Instructions to follow:
Give every line of the material back exactly, images removed.

··· Dataset section ···

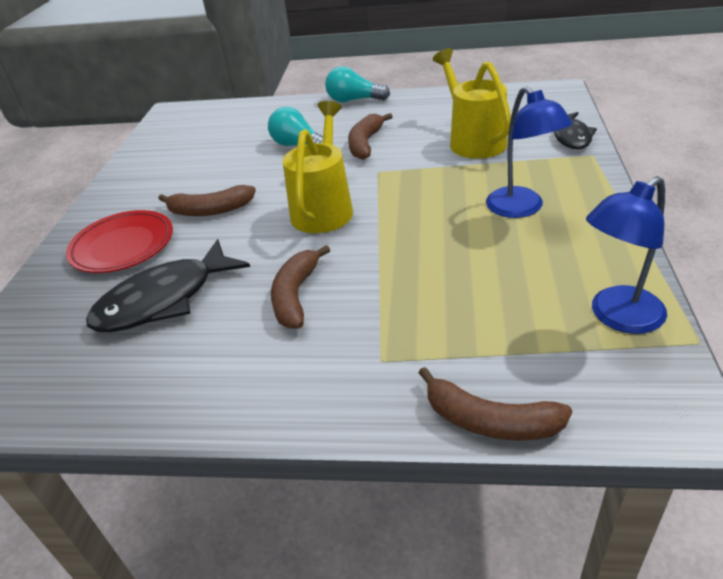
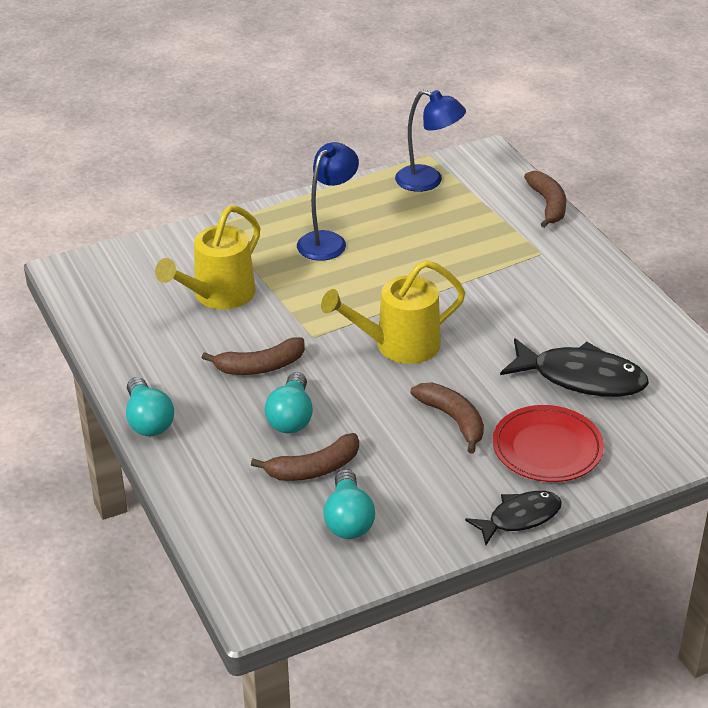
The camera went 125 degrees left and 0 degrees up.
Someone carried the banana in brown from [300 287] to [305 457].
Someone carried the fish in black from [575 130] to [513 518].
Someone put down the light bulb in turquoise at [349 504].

···

Solution for this exercise:
The camera went 125 degrees left and 0 degrees up.
Someone carried the banana in brown from [300 287] to [305 457].
Someone carried the fish in black from [575 130] to [513 518].
Someone put down the light bulb in turquoise at [349 504].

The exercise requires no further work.